*** Exercise inputs Section Begins ***

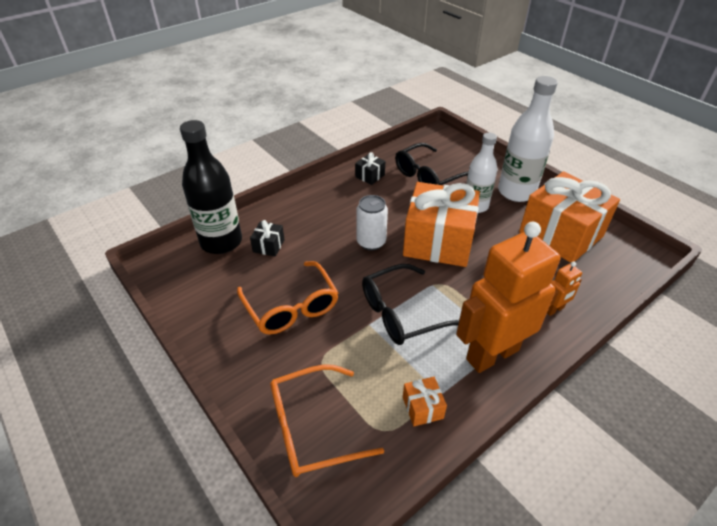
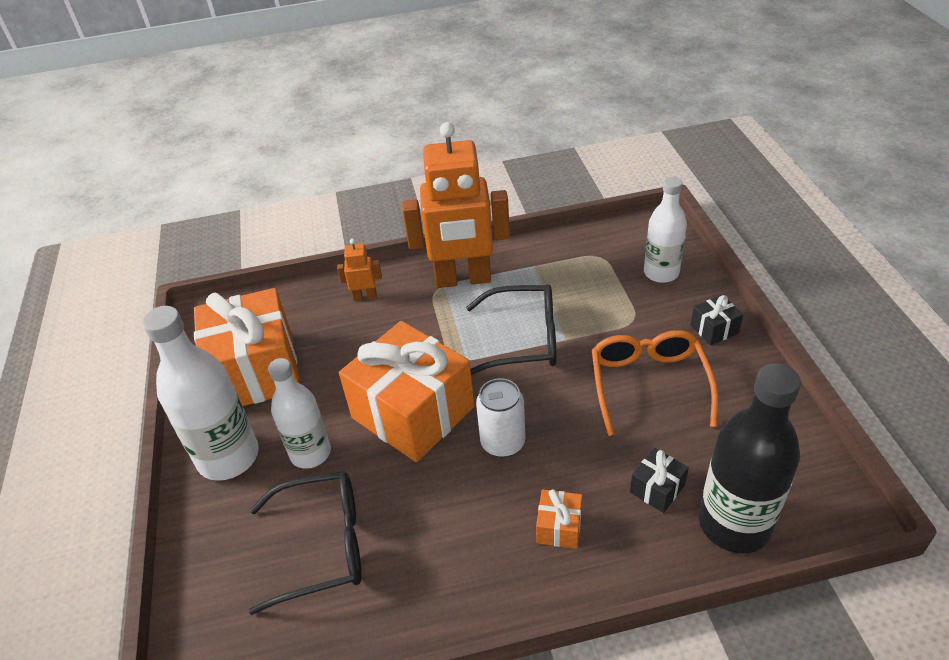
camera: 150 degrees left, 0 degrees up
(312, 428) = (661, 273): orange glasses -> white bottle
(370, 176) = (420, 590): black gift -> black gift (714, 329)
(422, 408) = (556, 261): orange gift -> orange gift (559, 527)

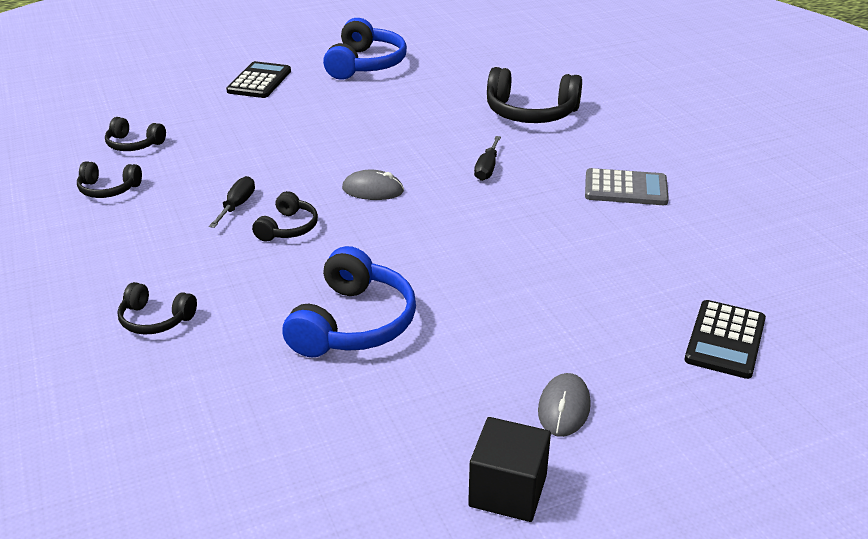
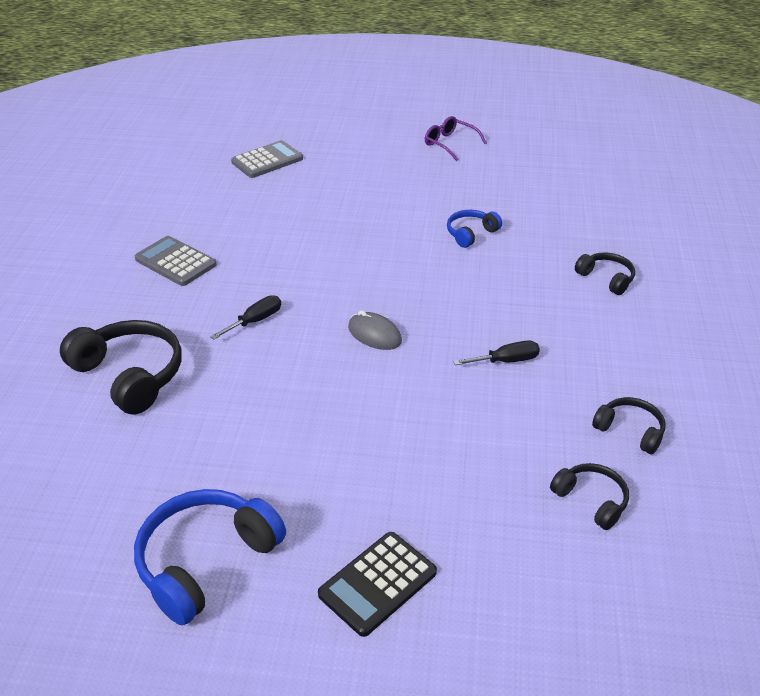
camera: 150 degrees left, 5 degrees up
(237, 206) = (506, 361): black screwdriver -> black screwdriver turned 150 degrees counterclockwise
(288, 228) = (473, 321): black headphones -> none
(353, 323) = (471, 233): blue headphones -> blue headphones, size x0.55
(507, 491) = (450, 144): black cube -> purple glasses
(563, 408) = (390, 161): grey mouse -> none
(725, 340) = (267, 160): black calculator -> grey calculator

*** Exercise inputs Section Ends ***

--- Task statement ---
The result should be an exact copy of the material, containing no pictures.

--- Exercise solution ---
camera: 150 degrees left, 0 degrees up
(312, 428) = (661, 273): orange glasses -> white bottle
(370, 176) = (420, 590): black gift -> black gift (714, 329)
(422, 408) = (556, 261): orange gift -> orange gift (559, 527)

camera: 150 degrees left, 5 degrees up
(237, 206) = (506, 361): black screwdriver -> black screwdriver turned 150 degrees counterclockwise
(288, 228) = (473, 321): black headphones -> none
(353, 323) = (471, 233): blue headphones -> blue headphones, size x0.55
(507, 491) = (450, 144): black cube -> purple glasses
(563, 408) = (390, 161): grey mouse -> none
(725, 340) = (267, 160): black calculator -> grey calculator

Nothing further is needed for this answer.